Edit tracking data
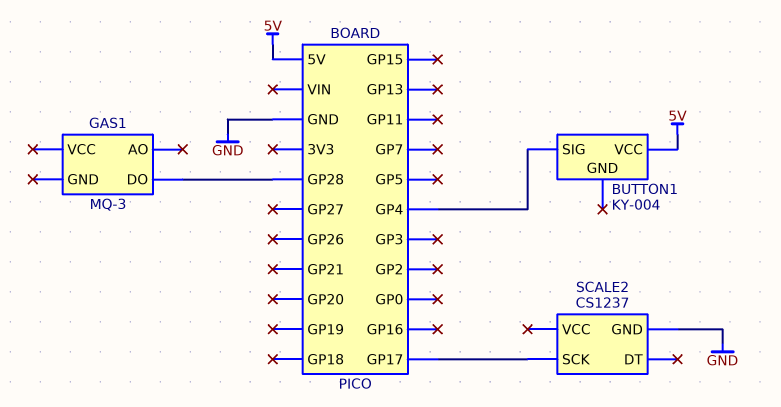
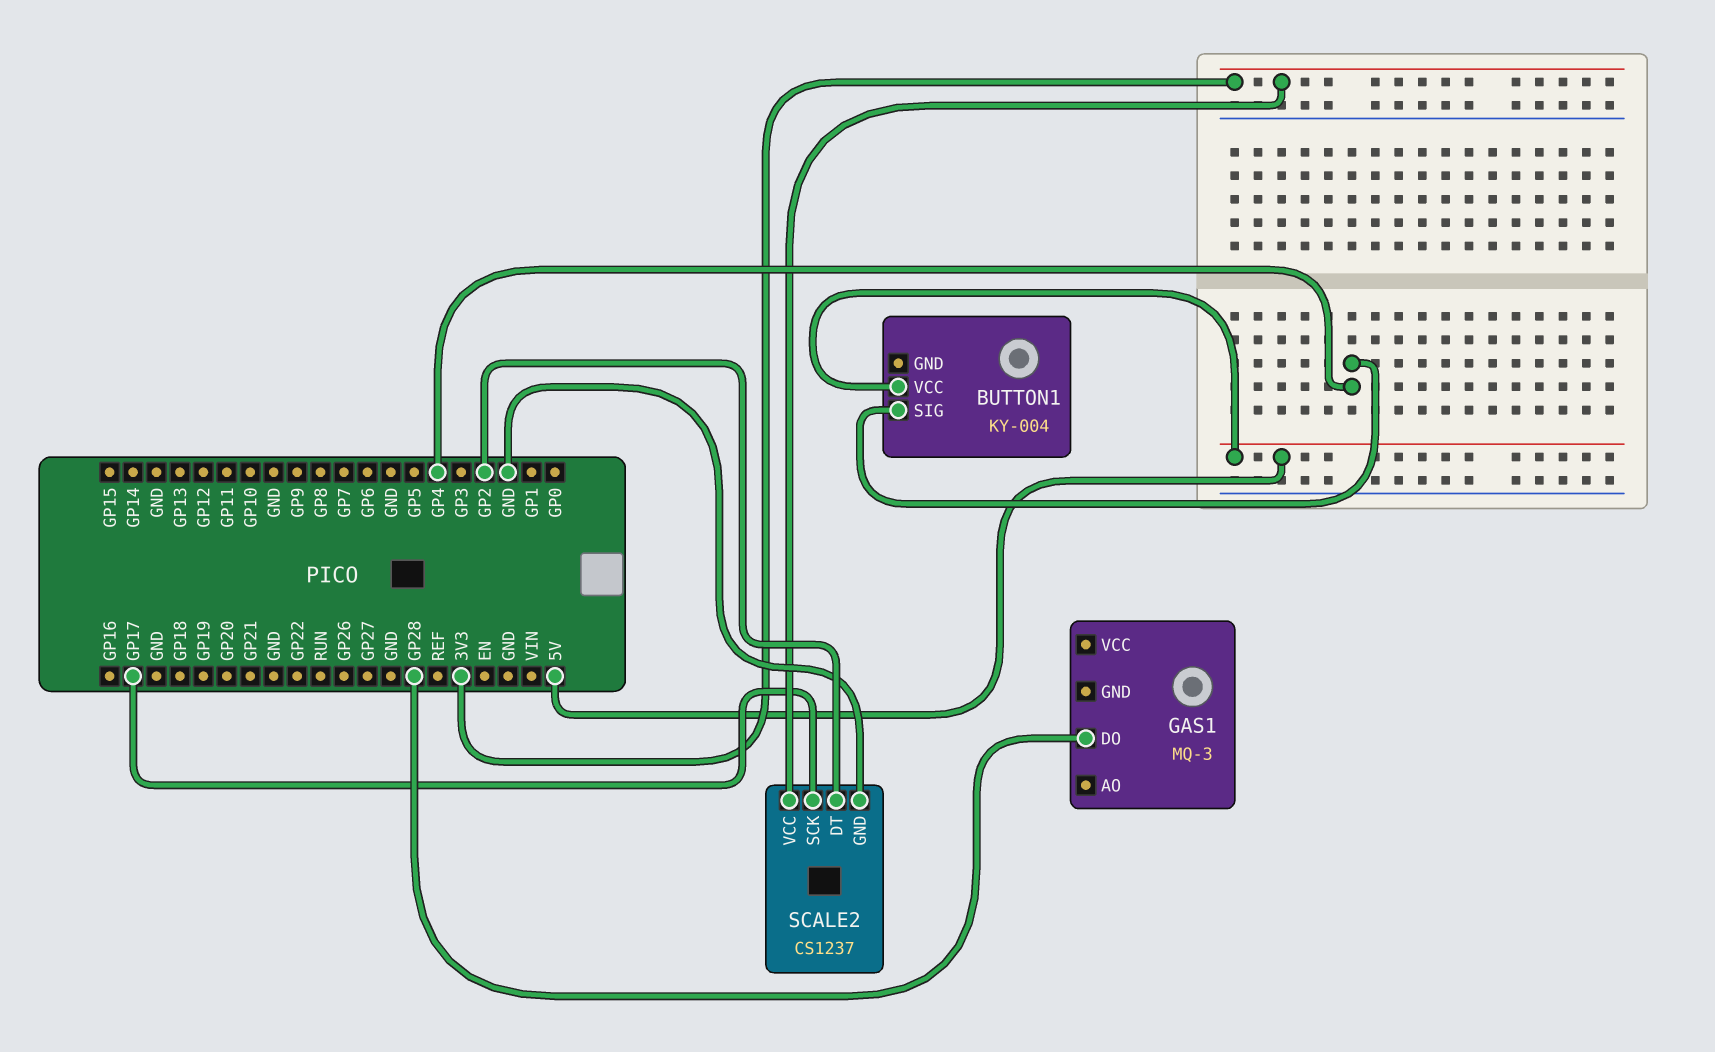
SCALE2 pin DT: none -> GP2
SCALE2 pin VCC: none -> 3V3

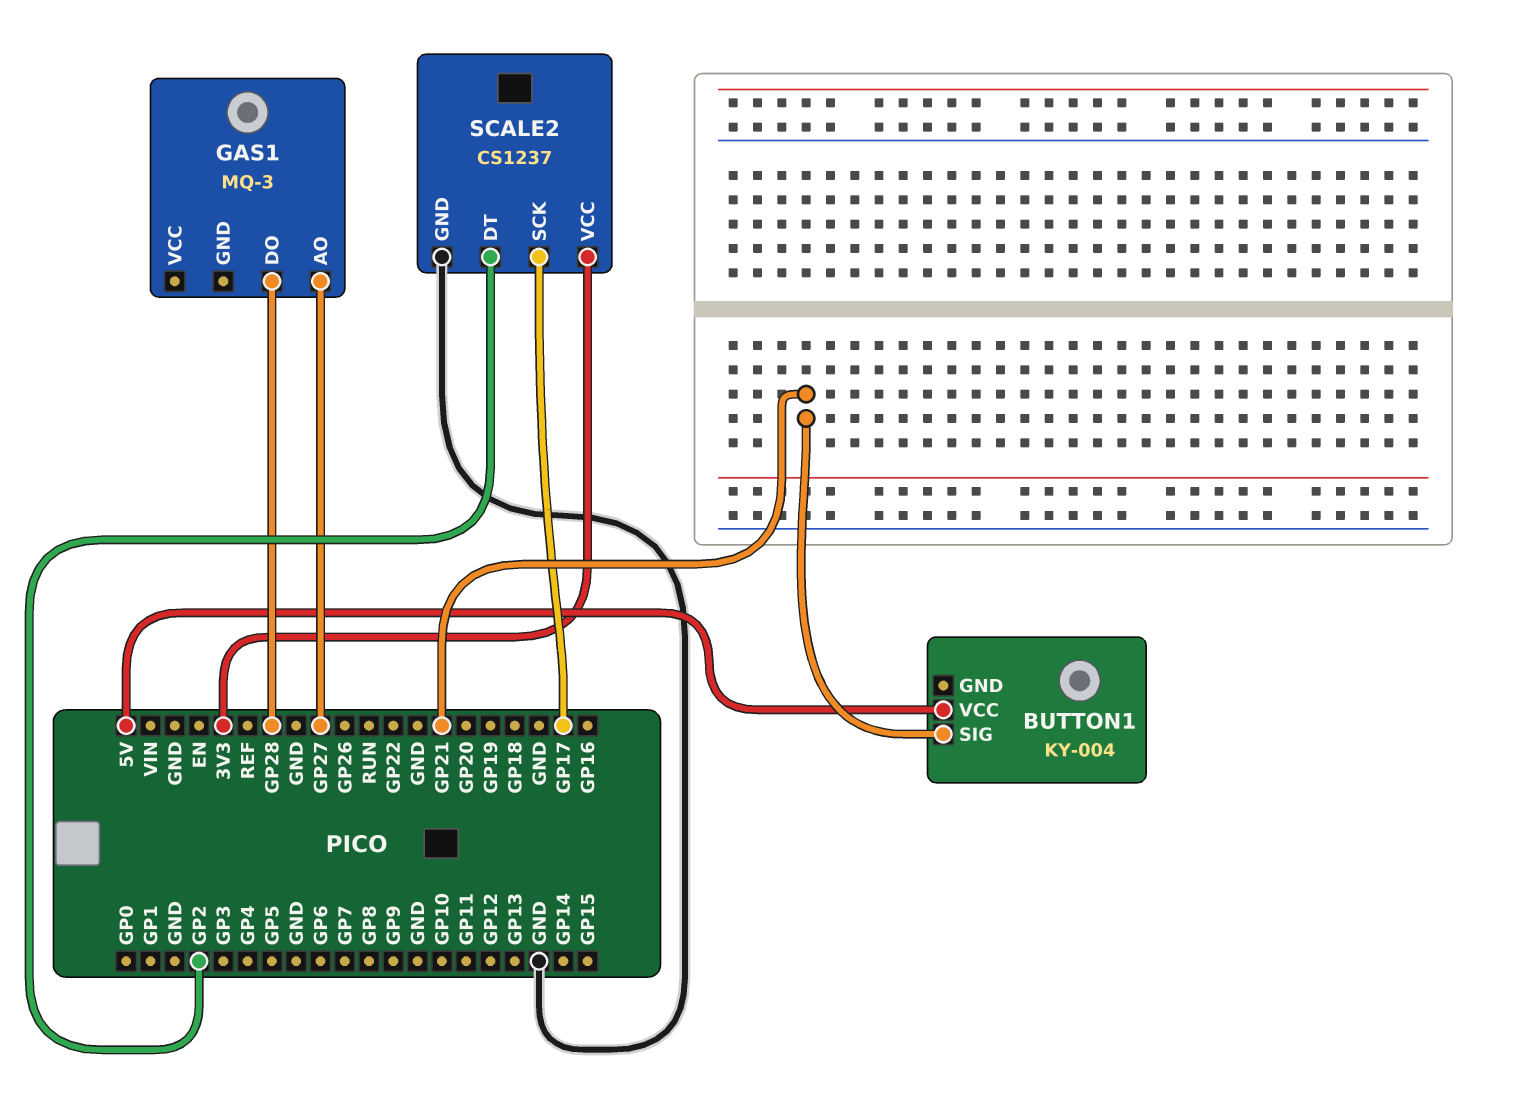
BUTTON1 pin SIG: GP4 -> GP21
GAS1 pin AO: none -> GP27

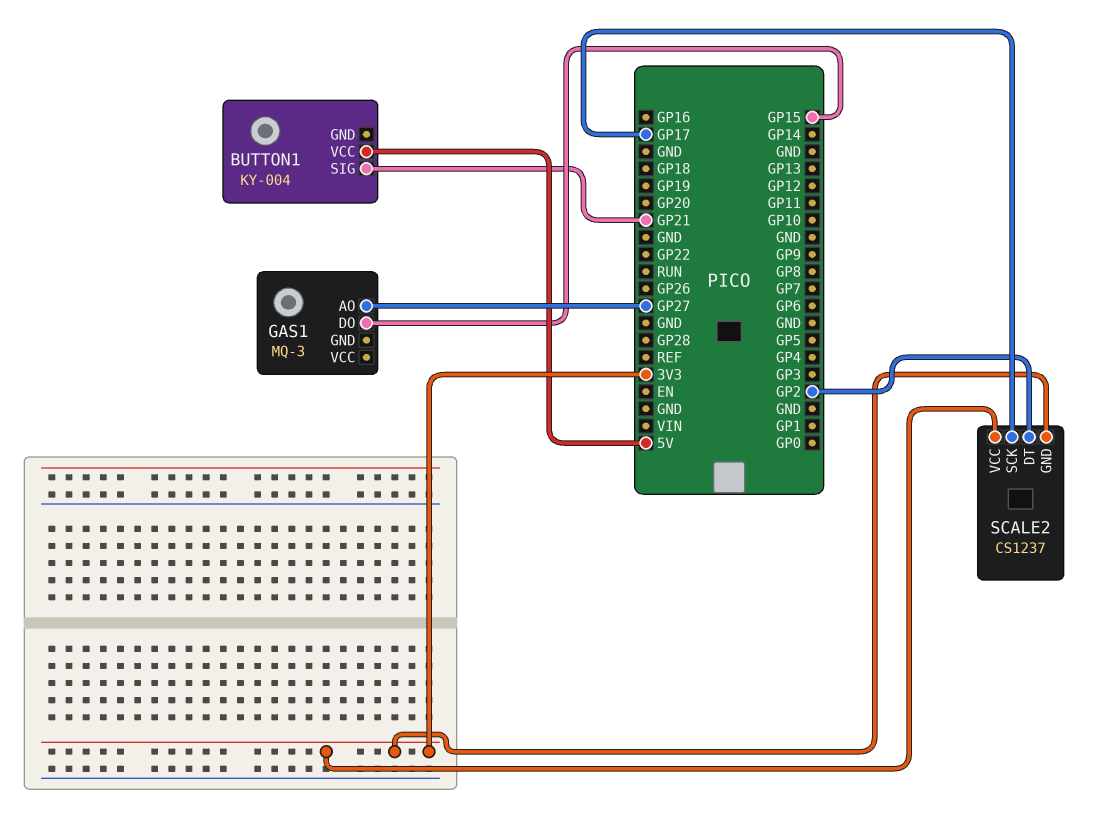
GAS1 pin DO: GP28 -> GP15
SCALE2 pin GND: GND -> 3V3

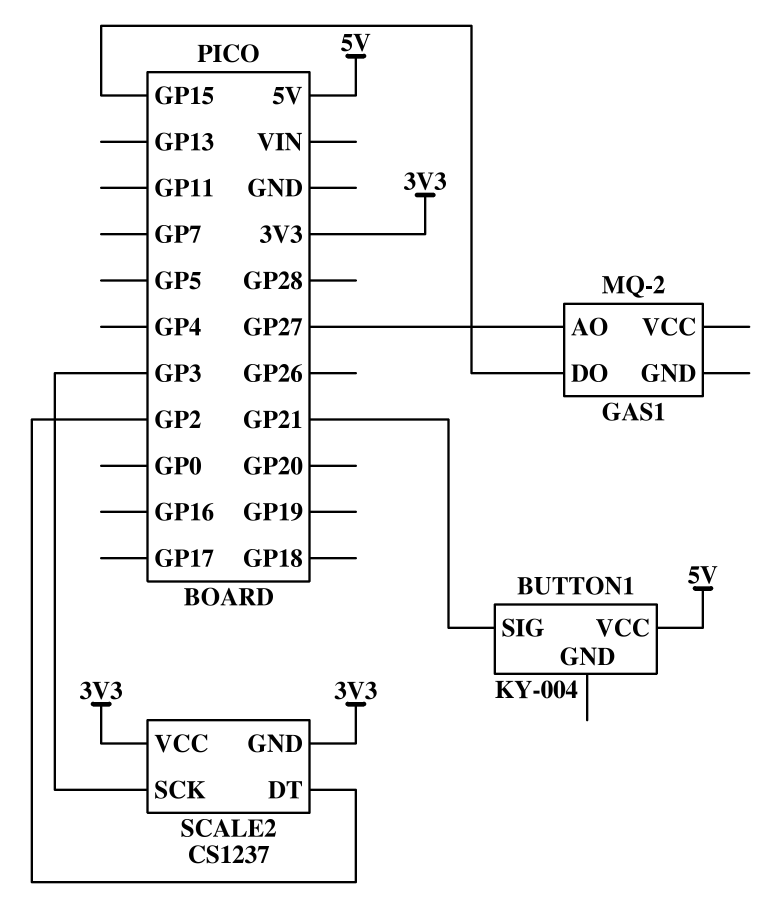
GAS1: MQ-3 -> MQ-2
SCALE2 pin SCK: GP17 -> GP3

Required work: The expected reply is a number only, the tally of lines in the data where the word "none" is found.

Your response: 3